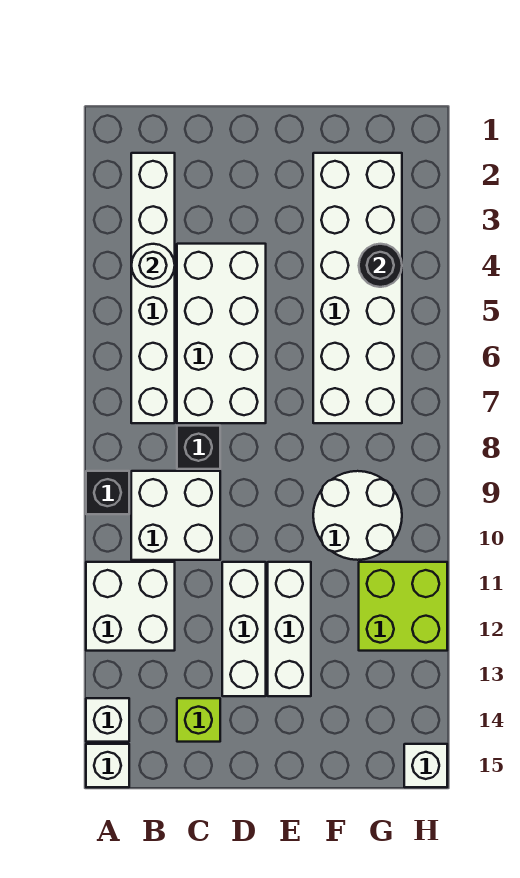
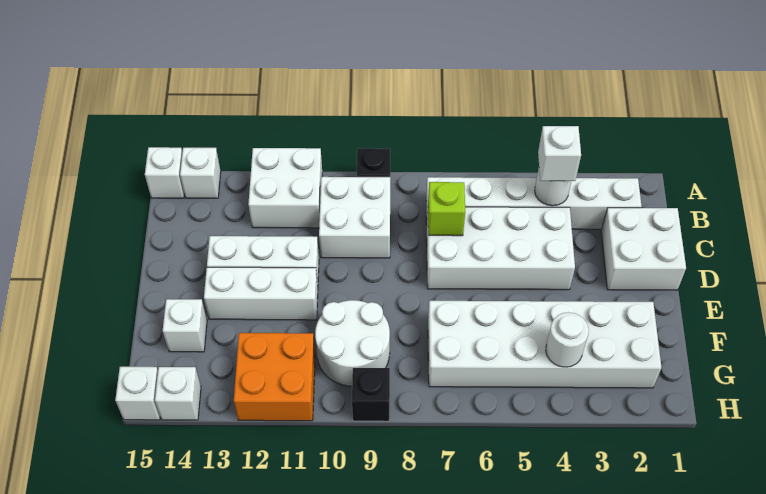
none -> white brick B4 level 3
none -> white brick C1:D2 level 1
black brick C8 level 1 -> black brick H9 level 1
lime brick C14 level 1 -> lime brick C7 level 2
none -> white brick F14 level 1
black round brick G4 level 2 -> white round brick G4 level 2
lime brick G11:H12 level 1 -> orange brick G11:H12 level 1
none -> white brick H14 level 1

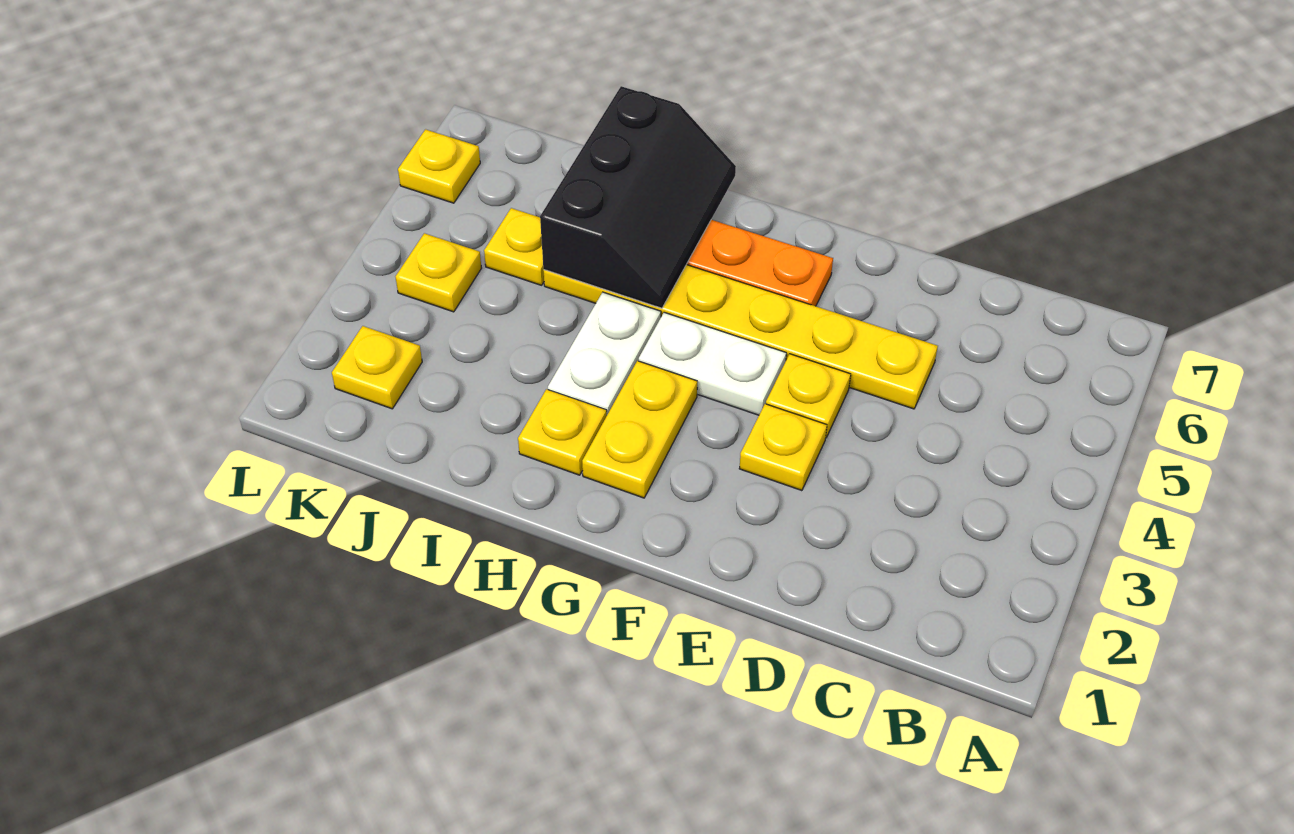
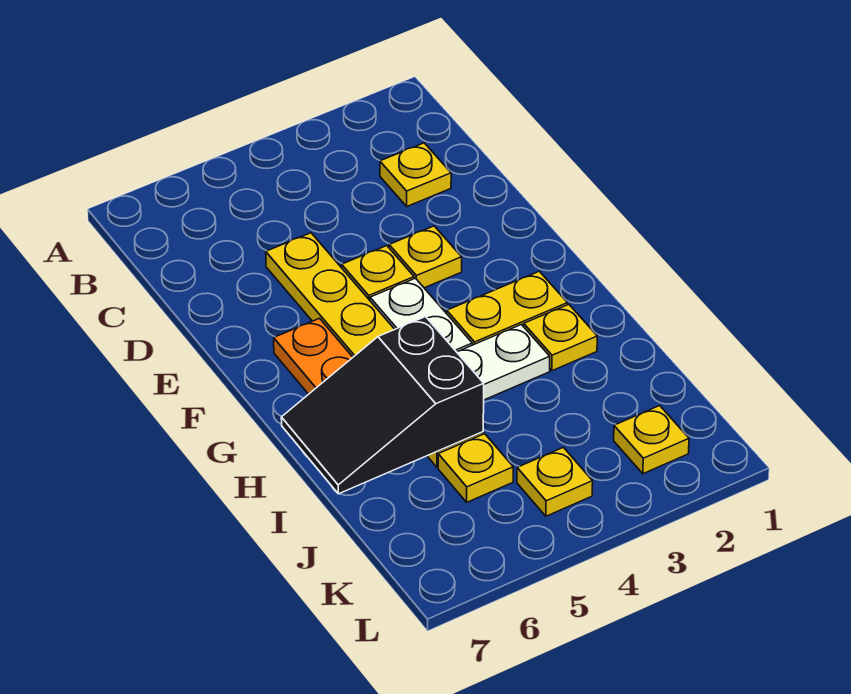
black slope H5:I7 level 2 top I -> black slope H5:I7 level 2 top 5
yellow plate L6 level 1 -> yellow plate C2 level 1

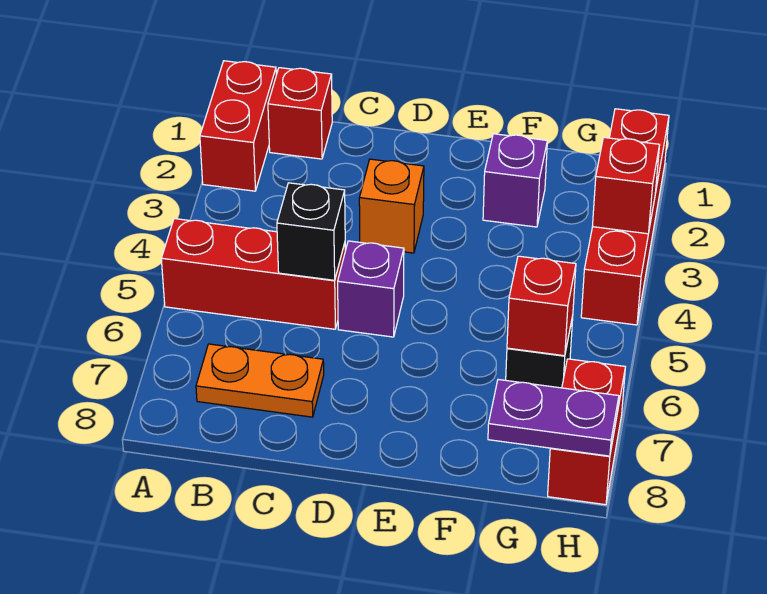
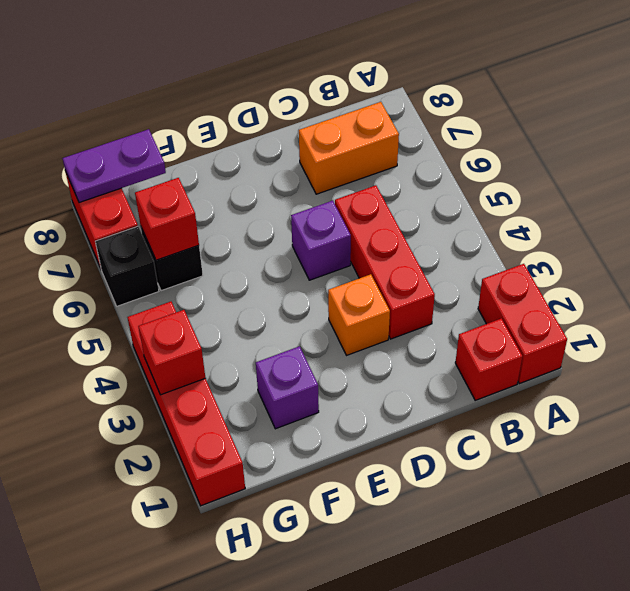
red brick A5:C5 level 1 -> red brick C3:C5 level 1
orange plate B7:C7 level 1 -> orange brick B7:C7 level 1
black brick C5 level 2 -> black brick H6 level 1

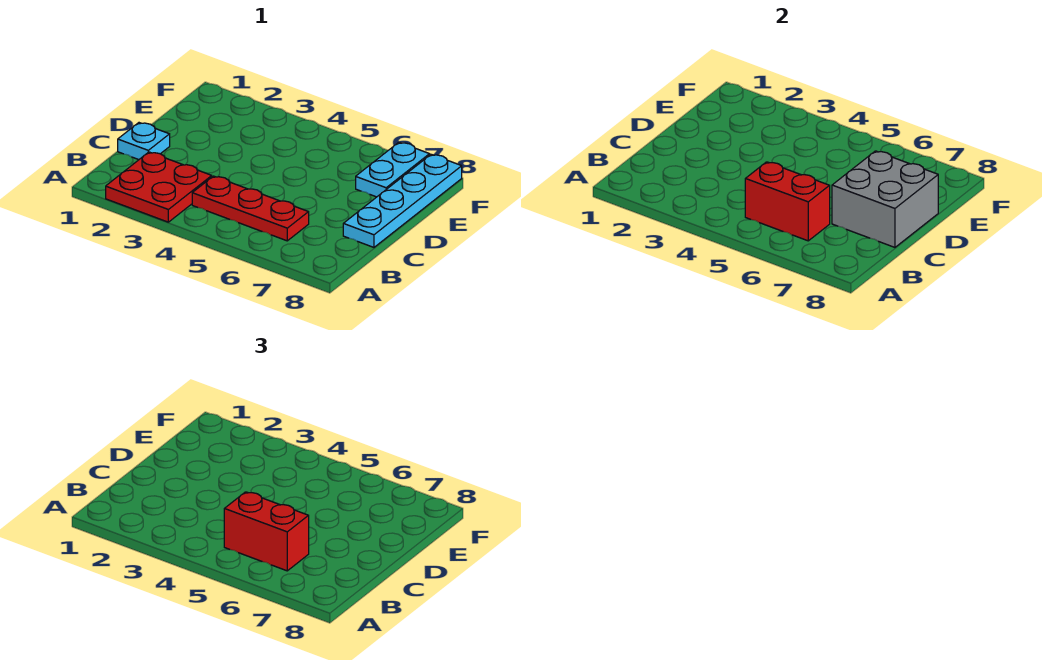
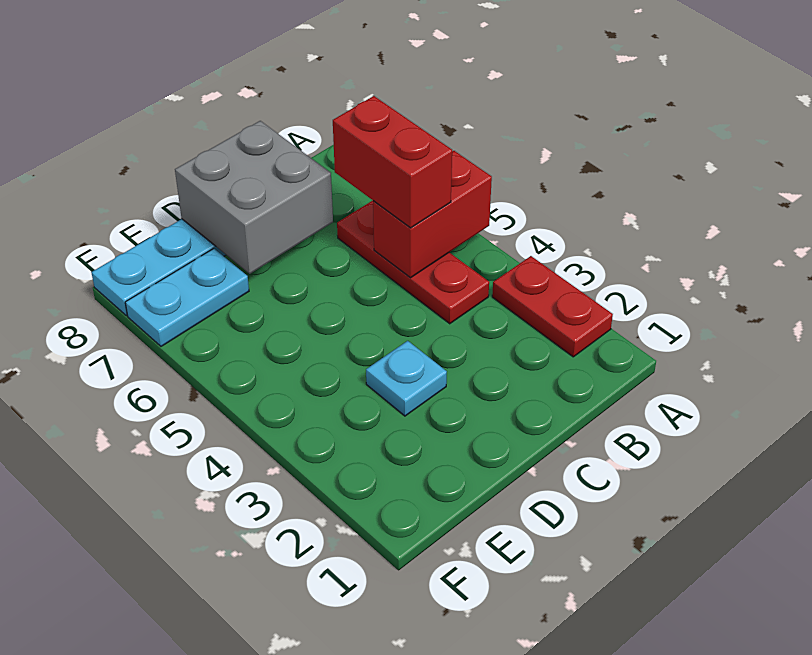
red plate A2:B3 level 1 -> red plate A2:A3 level 1
red brick B5:B6 level 2 -> red brick A5:B5 level 2
cyan plate C1 level 1 -> cyan plate D3 level 1

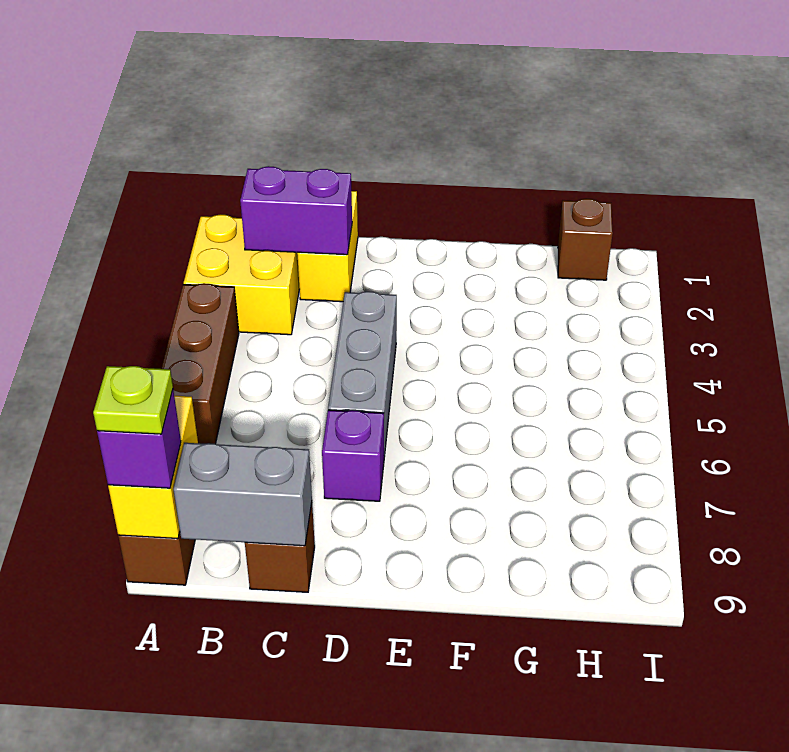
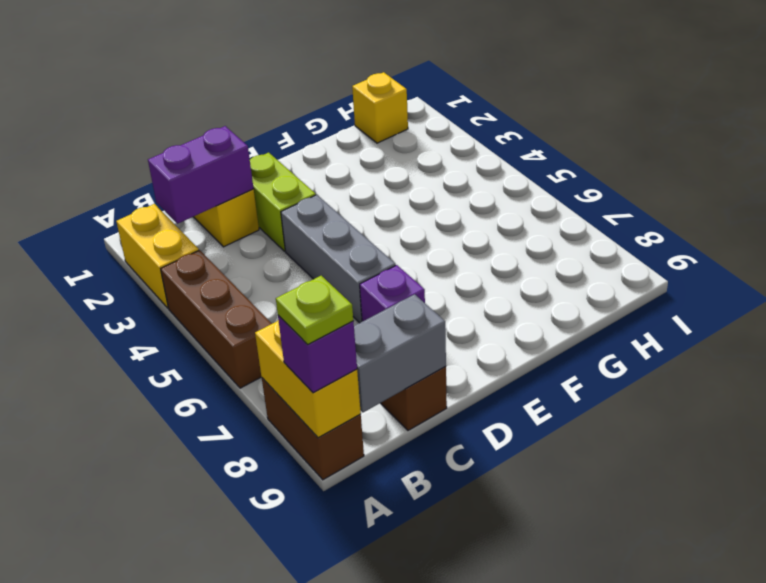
yellow brick A2:B3 level 1 -> yellow brick A2:A3 level 1
none -> lime brick D2:D3 level 1
brown brick H1 level 1 -> yellow brick H1 level 1

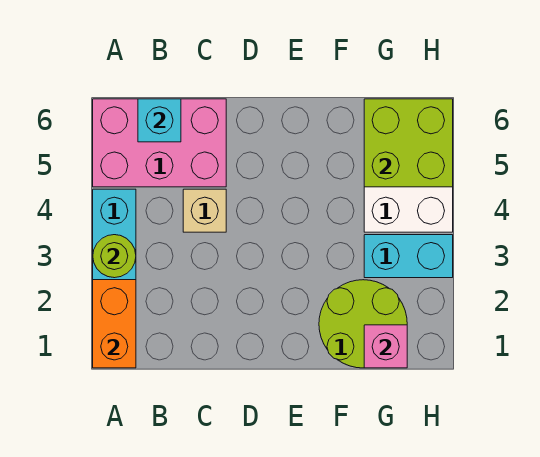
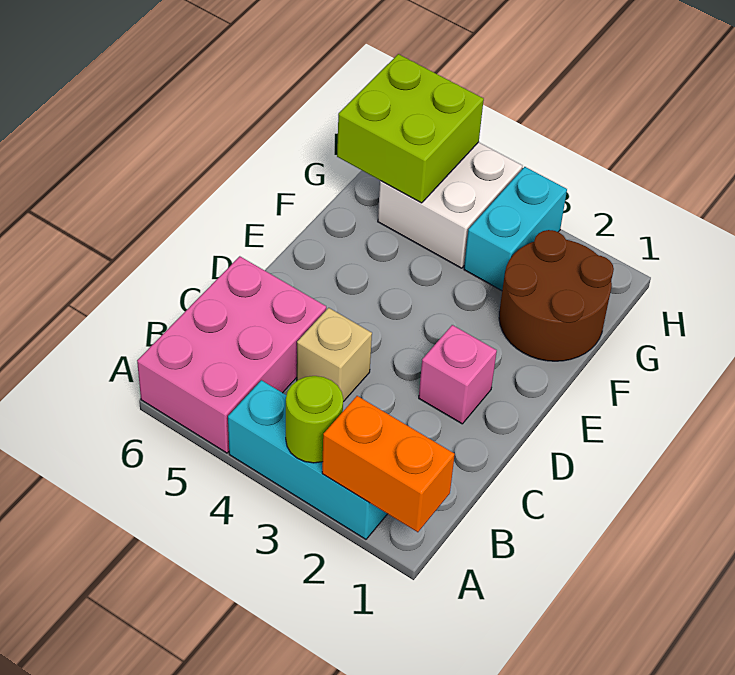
cyan brick B6 level 2 -> none
lime round brick F1:G2 level 1 -> brown round brick F1:G2 level 1
pink brick G1 level 2 -> pink brick D2 level 1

========

▶ **TASK TO COMPLETE**:
Only the lines from the line with "black round brick" to the end of the records should be repeated, exactly and without pictures.

▶ **ANSWER SECTION**:
black round brick G4 level 2 -> white round brick G4 level 2
lime brick G11:H12 level 1 -> orange brick G11:H12 level 1
none -> white brick H14 level 1

black slope H5:I7 level 2 top I -> black slope H5:I7 level 2 top 5
yellow plate L6 level 1 -> yellow plate C2 level 1

red brick A5:C5 level 1 -> red brick C3:C5 level 1
orange plate B7:C7 level 1 -> orange brick B7:C7 level 1
black brick C5 level 2 -> black brick H6 level 1

red plate A2:B3 level 1 -> red plate A2:A3 level 1
red brick B5:B6 level 2 -> red brick A5:B5 level 2
cyan plate C1 level 1 -> cyan plate D3 level 1

yellow brick A2:B3 level 1 -> yellow brick A2:A3 level 1
none -> lime brick D2:D3 level 1
brown brick H1 level 1 -> yellow brick H1 level 1

cyan brick B6 level 2 -> none
lime round brick F1:G2 level 1 -> brown round brick F1:G2 level 1
pink brick G1 level 2 -> pink brick D2 level 1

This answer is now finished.